──────── INPUT DATA
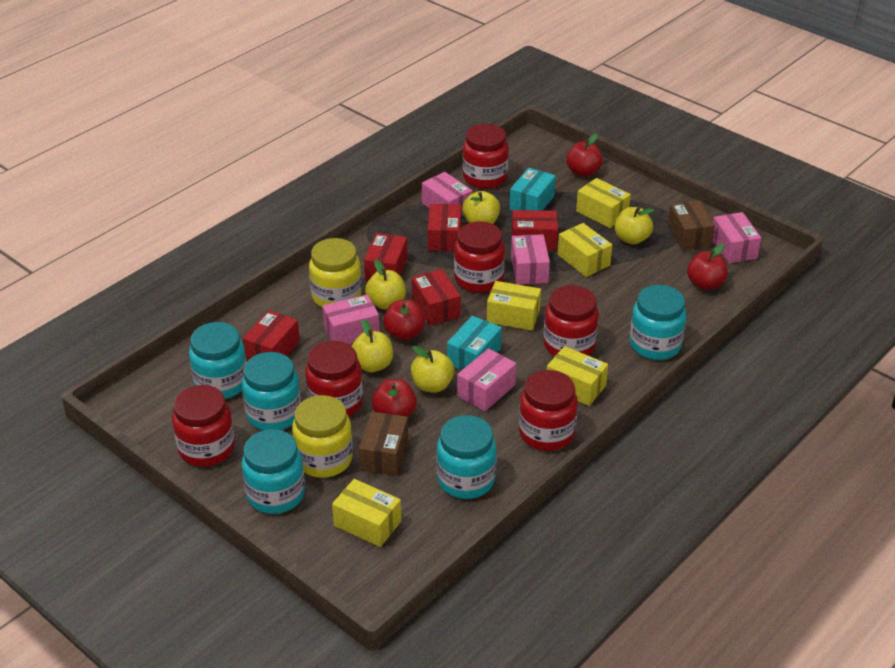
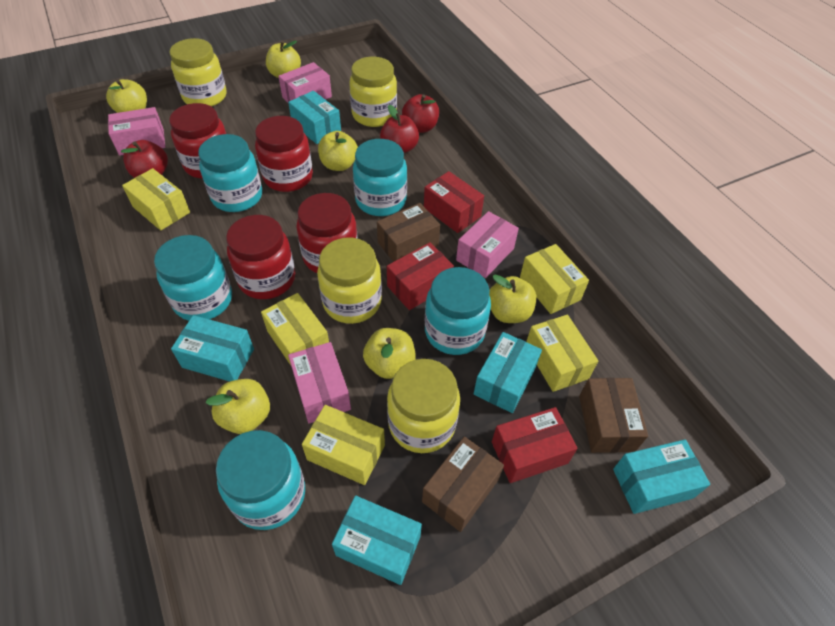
brown box: 2 -> 3
pink box: 5 -> 4
red apple: 4 -> 3
red box: 5 -> 3
red jar: 6 -> 4
turquoise box: 2 -> 5
yellow apple: 5 -> 6
yellow jar: 2 -> 4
────────────────
- **EXERCISE DIRECTIONS**
Copy the data above line for line, skipping every picture.

- **RESULT OF THIS EXERCISE**
brown box: 2 -> 3
pink box: 5 -> 4
red apple: 4 -> 3
red box: 5 -> 3
red jar: 6 -> 4
turquoise box: 2 -> 5
yellow apple: 5 -> 6
yellow jar: 2 -> 4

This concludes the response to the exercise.